| Task description |
All entries need to be written out again exactly, without their pictures.

| Supplied material |
# # #
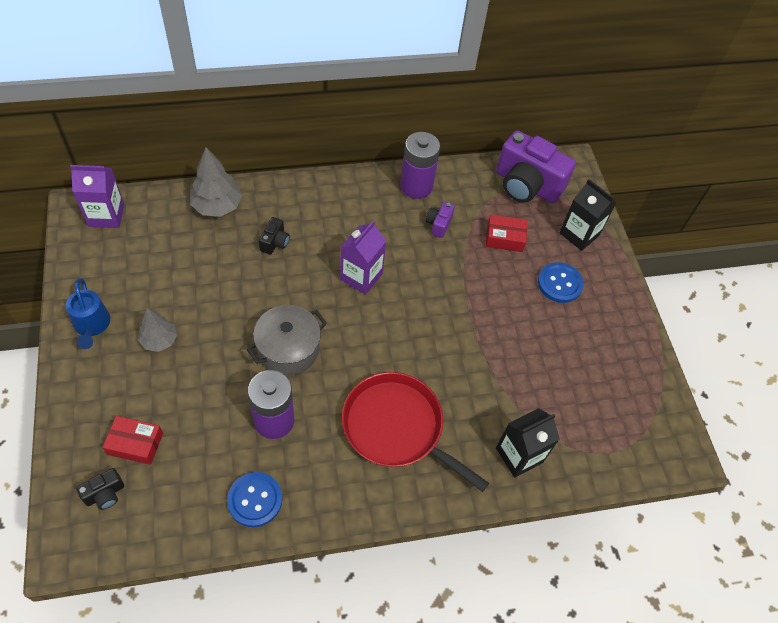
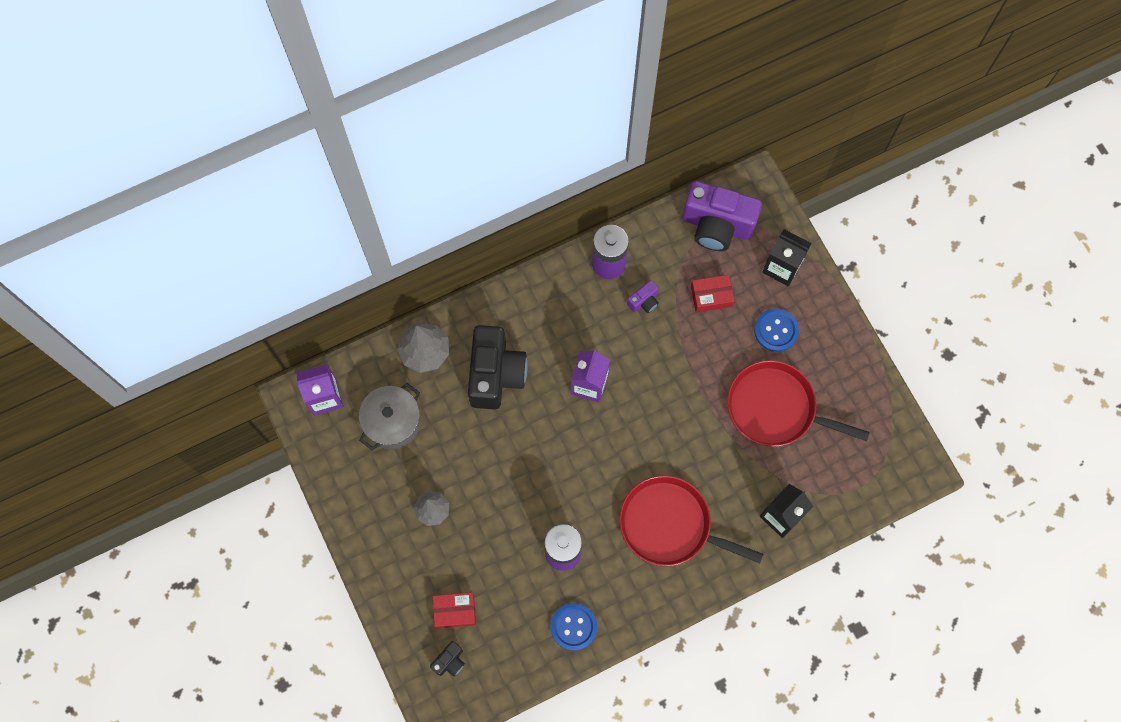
camera: 10 degrees left, 15 degrees up
(92, 326) = (367, 516): blue watering can -> none
(275, 242) = (495, 374): black camera -> black camera, size x2.31
(288, 349) = (550, 481): grey pot -> grey pot (392, 422)
(438, 224) = (644, 301): purple camera -> purple camera turned 135 degrees counterclockwise
(541, 350) = (775, 408): none -> red pan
# # #
| Reply |
camera: 10 degrees left, 15 degrees up
(92, 326) = (367, 516): blue watering can -> none
(275, 242) = (495, 374): black camera -> black camera, size x2.31
(288, 349) = (550, 481): grey pot -> grey pot (392, 422)
(438, 224) = (644, 301): purple camera -> purple camera turned 135 degrees counterclockwise
(541, 350) = (775, 408): none -> red pan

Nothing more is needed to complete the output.